start

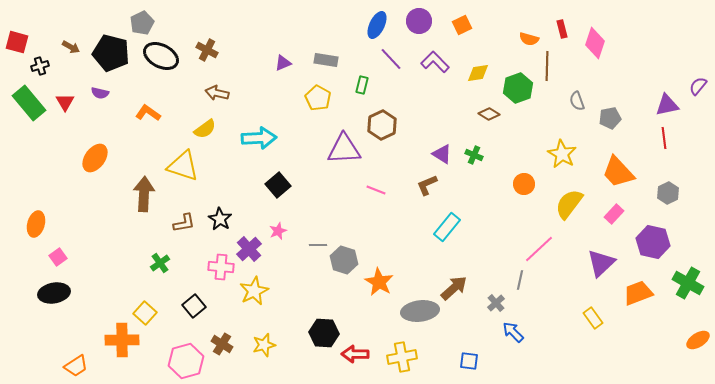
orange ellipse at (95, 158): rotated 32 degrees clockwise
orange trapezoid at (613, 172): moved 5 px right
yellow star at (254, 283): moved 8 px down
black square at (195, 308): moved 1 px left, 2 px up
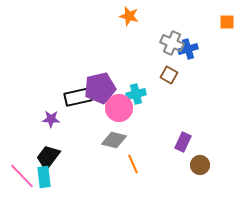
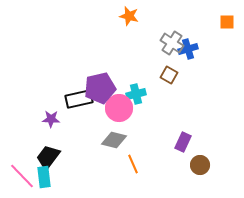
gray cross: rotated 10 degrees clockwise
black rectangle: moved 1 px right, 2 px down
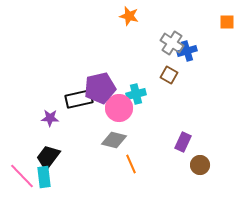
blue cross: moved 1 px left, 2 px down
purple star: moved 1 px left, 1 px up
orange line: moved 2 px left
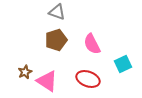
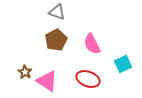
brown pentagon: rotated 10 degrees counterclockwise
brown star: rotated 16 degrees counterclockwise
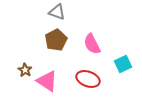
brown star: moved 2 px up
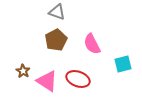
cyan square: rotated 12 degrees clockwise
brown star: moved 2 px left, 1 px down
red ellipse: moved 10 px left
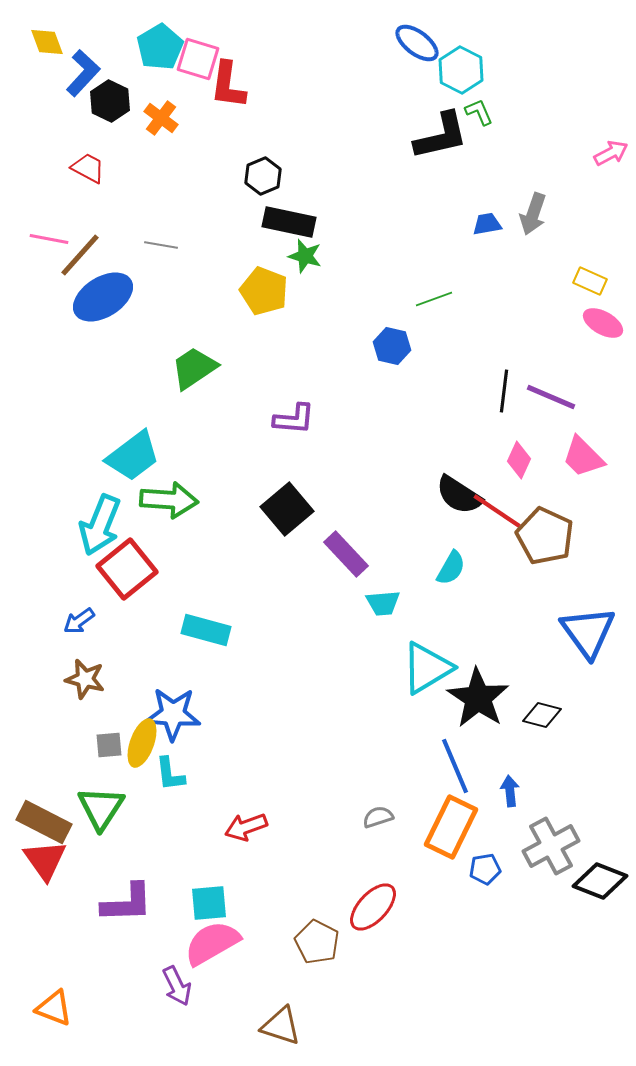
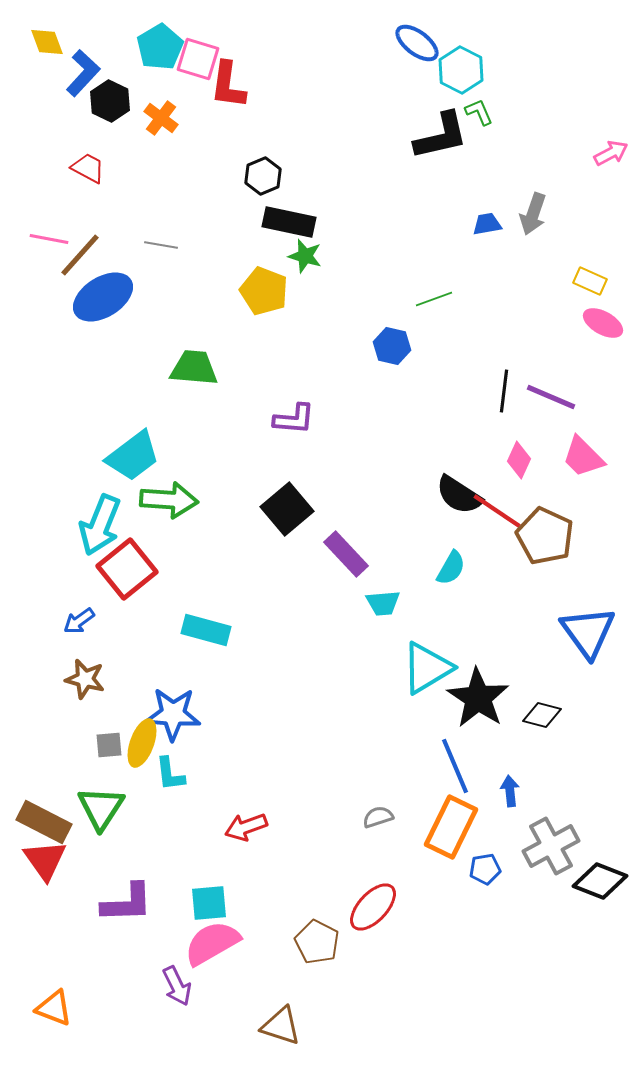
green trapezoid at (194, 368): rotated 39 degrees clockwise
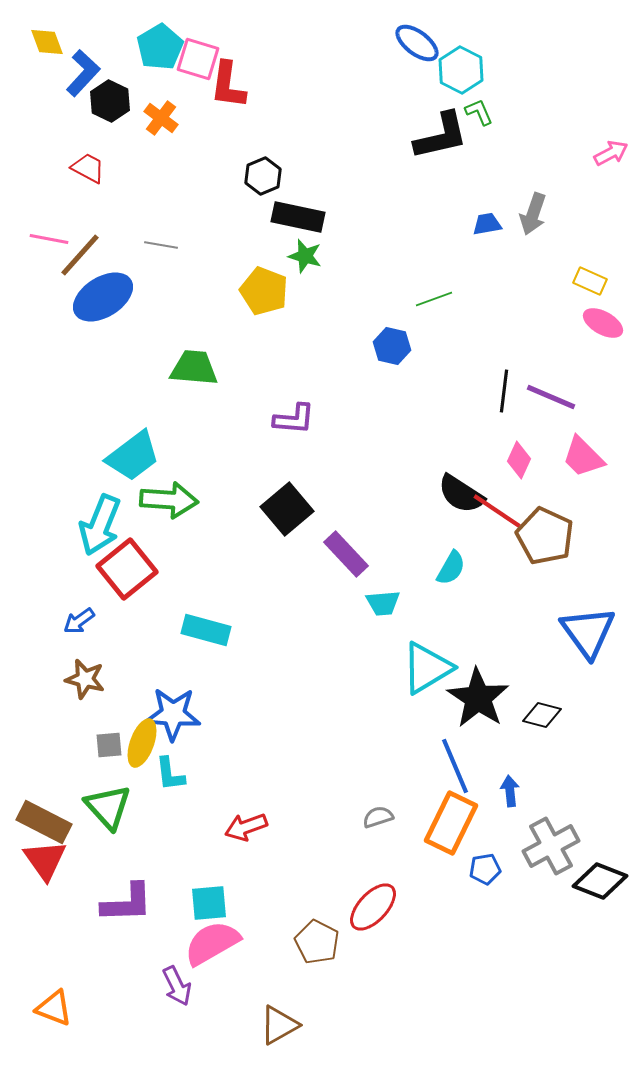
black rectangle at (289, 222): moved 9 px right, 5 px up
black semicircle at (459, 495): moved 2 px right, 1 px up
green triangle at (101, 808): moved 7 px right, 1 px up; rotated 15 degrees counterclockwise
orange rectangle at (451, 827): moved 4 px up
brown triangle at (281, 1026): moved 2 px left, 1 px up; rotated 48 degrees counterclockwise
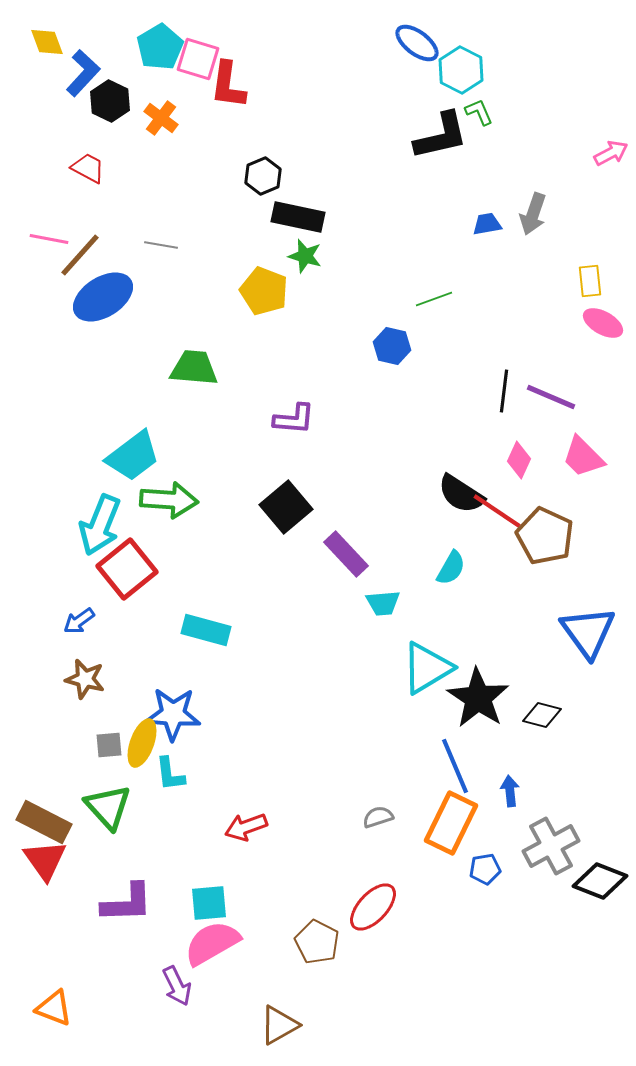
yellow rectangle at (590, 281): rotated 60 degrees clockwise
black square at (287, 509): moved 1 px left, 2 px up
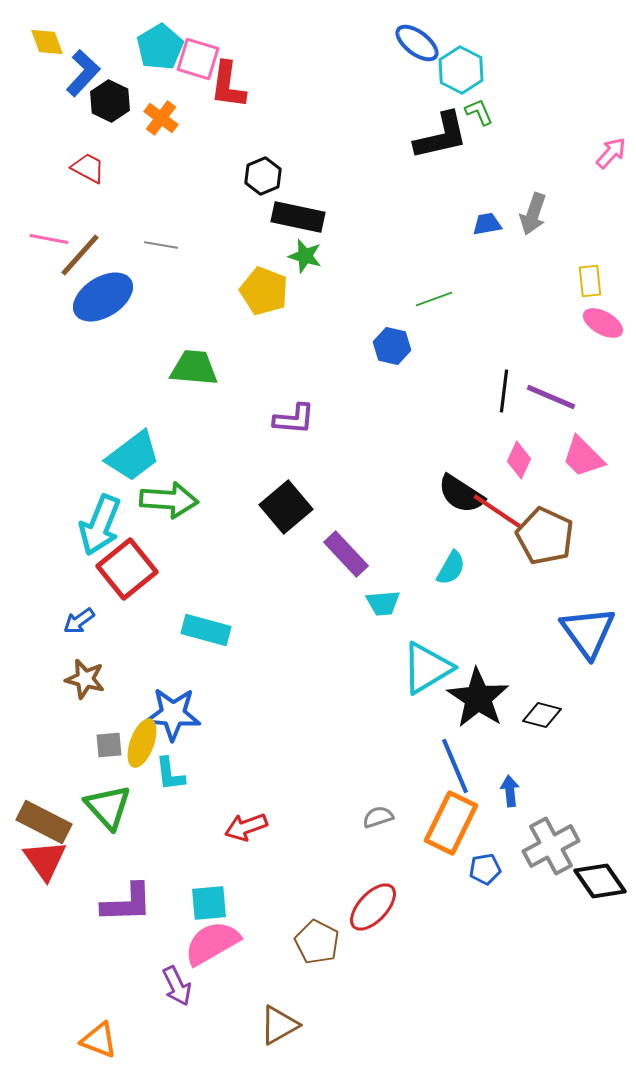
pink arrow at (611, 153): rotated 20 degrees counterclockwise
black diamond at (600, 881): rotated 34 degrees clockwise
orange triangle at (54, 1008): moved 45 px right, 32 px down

end
start

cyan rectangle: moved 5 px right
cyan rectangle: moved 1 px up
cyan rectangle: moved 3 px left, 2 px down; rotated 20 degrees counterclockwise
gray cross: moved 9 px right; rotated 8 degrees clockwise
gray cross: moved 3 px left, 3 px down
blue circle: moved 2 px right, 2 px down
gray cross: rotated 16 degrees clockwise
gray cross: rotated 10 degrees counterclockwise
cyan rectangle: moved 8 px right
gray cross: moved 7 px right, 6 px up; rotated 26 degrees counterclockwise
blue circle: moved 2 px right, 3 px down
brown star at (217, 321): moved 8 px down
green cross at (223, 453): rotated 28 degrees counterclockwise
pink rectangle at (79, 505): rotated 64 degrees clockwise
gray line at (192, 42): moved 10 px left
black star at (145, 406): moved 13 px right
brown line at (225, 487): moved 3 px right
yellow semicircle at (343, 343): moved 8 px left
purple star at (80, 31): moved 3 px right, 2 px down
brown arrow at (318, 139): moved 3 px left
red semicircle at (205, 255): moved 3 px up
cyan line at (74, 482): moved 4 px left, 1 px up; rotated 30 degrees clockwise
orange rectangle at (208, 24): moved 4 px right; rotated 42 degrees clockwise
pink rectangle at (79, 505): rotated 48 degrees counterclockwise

end

▶ EXERCISE DETAILS:
Update the data from the line containing "black rectangle at" down to the line containing "orange triangle at", changing "rotated" to "turned" and keeping everything else the same. Leave the pictures out of the answer.

▶ RESULT FOR THIS TASK:
black rectangle at (289, 222): moved 9 px right, 5 px up
black semicircle at (459, 495): moved 2 px right, 1 px up
green triangle at (101, 808): moved 7 px right, 1 px up; turned 15 degrees counterclockwise
orange rectangle at (451, 827): moved 4 px up
brown triangle at (281, 1026): moved 2 px left, 1 px up; turned 48 degrees counterclockwise
yellow rectangle at (590, 281): turned 60 degrees clockwise
black square at (287, 509): moved 1 px left, 2 px up
pink arrow at (611, 153): turned 20 degrees counterclockwise
black diamond at (600, 881): turned 34 degrees clockwise
orange triangle at (54, 1008): moved 45 px right, 32 px down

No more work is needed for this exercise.